Object inventory comparisons:
[Start of Attachment]
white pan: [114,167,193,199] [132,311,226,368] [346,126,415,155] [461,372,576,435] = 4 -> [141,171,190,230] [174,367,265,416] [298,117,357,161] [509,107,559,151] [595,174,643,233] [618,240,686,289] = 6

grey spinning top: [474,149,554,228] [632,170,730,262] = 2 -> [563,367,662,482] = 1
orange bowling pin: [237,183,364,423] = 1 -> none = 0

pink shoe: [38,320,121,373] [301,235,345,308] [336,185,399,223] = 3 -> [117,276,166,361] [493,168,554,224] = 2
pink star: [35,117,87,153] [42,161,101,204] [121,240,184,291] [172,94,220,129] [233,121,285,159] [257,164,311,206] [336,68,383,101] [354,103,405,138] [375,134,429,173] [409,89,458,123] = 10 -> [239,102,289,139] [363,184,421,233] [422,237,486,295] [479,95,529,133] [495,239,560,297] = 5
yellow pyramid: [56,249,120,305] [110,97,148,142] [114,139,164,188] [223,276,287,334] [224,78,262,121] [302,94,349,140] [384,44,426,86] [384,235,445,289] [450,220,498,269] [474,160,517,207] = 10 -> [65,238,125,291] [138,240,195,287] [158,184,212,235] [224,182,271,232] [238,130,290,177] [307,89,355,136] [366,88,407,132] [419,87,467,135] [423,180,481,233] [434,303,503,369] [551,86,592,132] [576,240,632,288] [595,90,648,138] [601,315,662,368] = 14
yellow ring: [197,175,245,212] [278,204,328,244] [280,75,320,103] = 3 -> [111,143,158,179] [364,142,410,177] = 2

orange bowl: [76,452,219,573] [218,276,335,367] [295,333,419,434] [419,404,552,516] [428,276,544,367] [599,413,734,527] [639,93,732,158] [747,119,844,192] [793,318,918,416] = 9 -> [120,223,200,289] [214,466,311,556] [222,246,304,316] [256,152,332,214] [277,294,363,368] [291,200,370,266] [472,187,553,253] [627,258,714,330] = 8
[End of Attachment]
Aim of the exercise
Number of lines above containing "orange": state it and nothing else.

Written answer
2